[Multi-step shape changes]
========

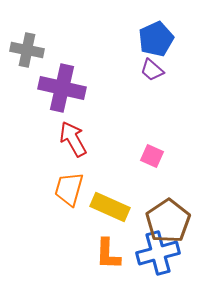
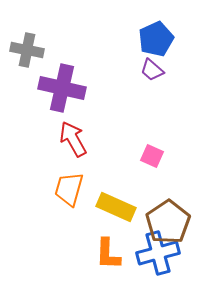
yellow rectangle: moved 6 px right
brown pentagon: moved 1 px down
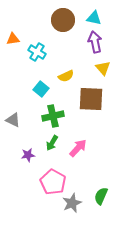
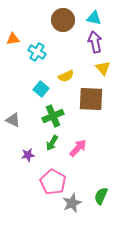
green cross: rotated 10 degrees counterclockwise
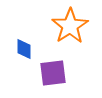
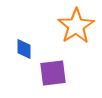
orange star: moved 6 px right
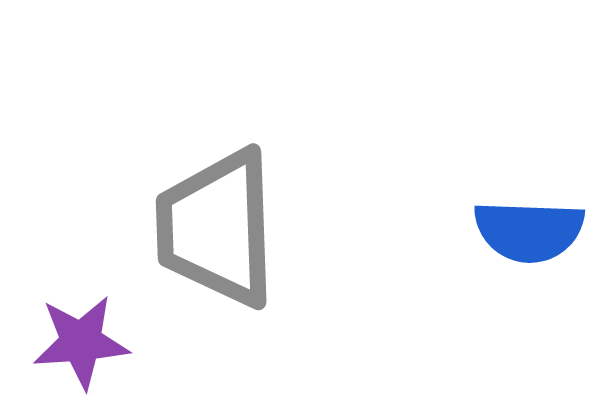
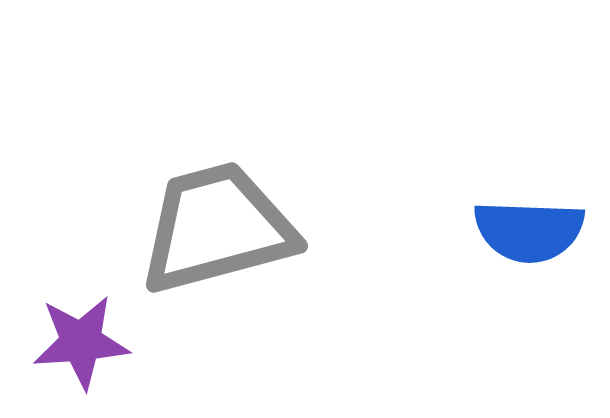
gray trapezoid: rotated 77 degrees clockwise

========

- _TASK DIRECTIONS_: Set down every entry above exactly as written, but skip the pictures.

- _WRITTEN RESPONSE_:
yellow rectangle: moved 6 px right
brown pentagon: moved 1 px down
green cross: rotated 10 degrees counterclockwise
orange star: moved 6 px right
gray trapezoid: rotated 77 degrees clockwise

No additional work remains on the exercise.